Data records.
******************************

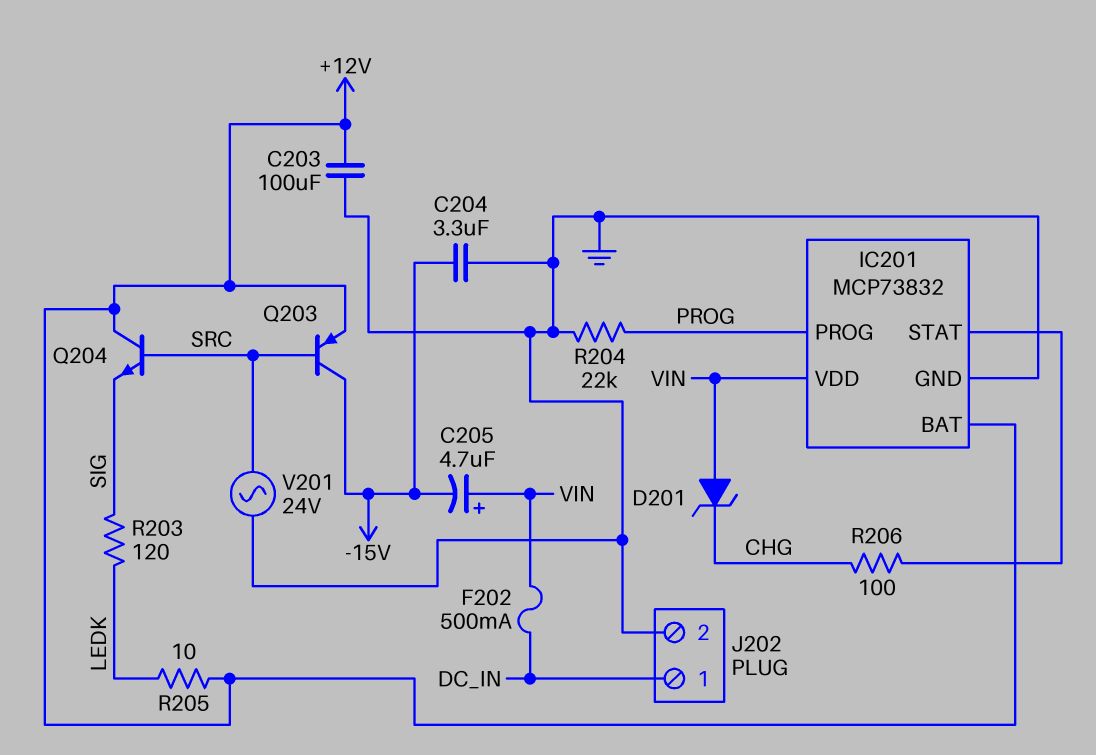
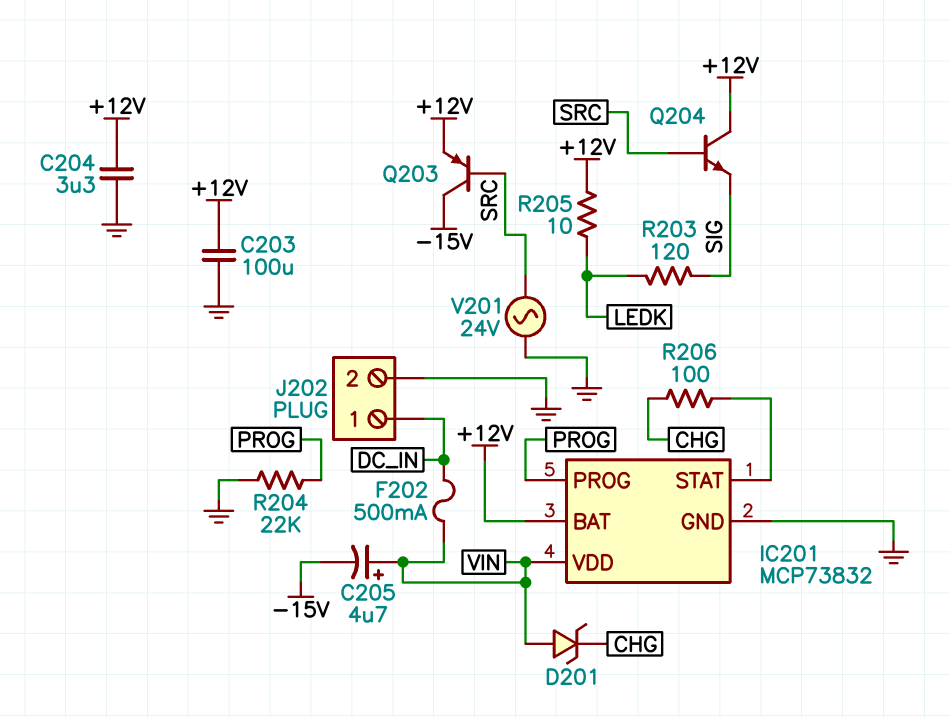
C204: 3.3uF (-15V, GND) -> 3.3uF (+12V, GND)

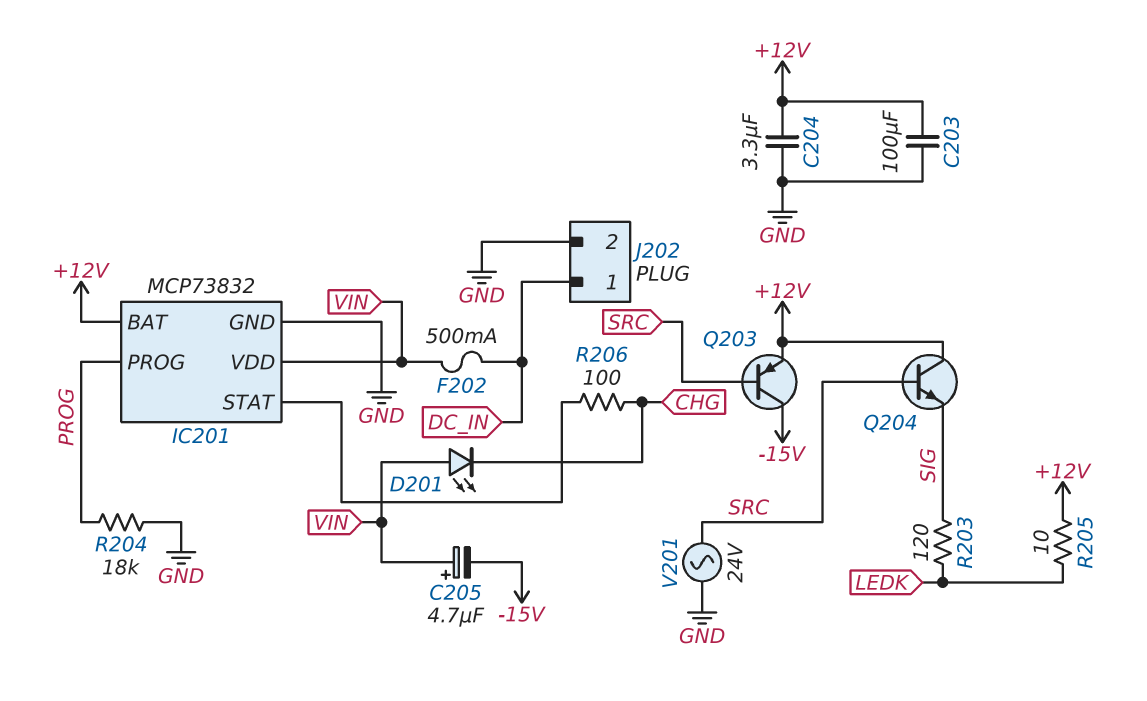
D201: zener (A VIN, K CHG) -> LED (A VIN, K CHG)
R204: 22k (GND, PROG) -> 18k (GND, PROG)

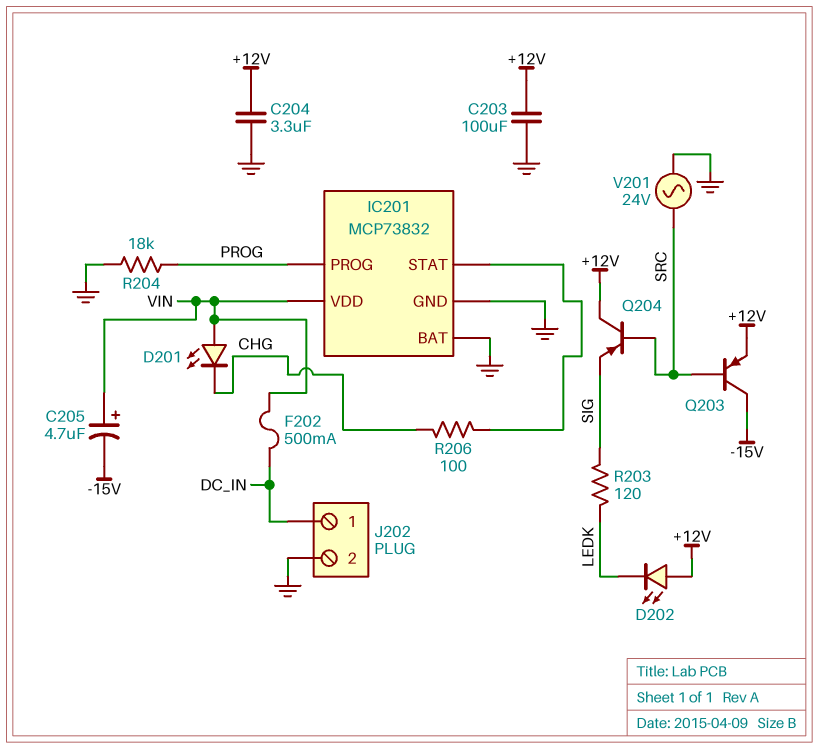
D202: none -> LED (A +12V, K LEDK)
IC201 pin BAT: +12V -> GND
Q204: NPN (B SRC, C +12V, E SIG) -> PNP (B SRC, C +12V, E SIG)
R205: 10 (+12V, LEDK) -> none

******************************

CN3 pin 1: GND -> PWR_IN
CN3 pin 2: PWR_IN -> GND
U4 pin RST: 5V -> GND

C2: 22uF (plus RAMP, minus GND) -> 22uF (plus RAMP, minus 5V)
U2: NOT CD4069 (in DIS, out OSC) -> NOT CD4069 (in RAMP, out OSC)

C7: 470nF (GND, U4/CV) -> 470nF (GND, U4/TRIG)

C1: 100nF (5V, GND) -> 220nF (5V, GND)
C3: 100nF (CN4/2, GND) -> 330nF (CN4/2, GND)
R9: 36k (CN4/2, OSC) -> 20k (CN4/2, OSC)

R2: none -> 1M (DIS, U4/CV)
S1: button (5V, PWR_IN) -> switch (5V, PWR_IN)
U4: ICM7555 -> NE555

******************************

Which lines hold the word "none"? Copy each of them from the records.

D202: none -> LED (A +12V, K LEDK)
R205: 10 (+12V, LEDK) -> none
R2: none -> 1M (DIS, U4/CV)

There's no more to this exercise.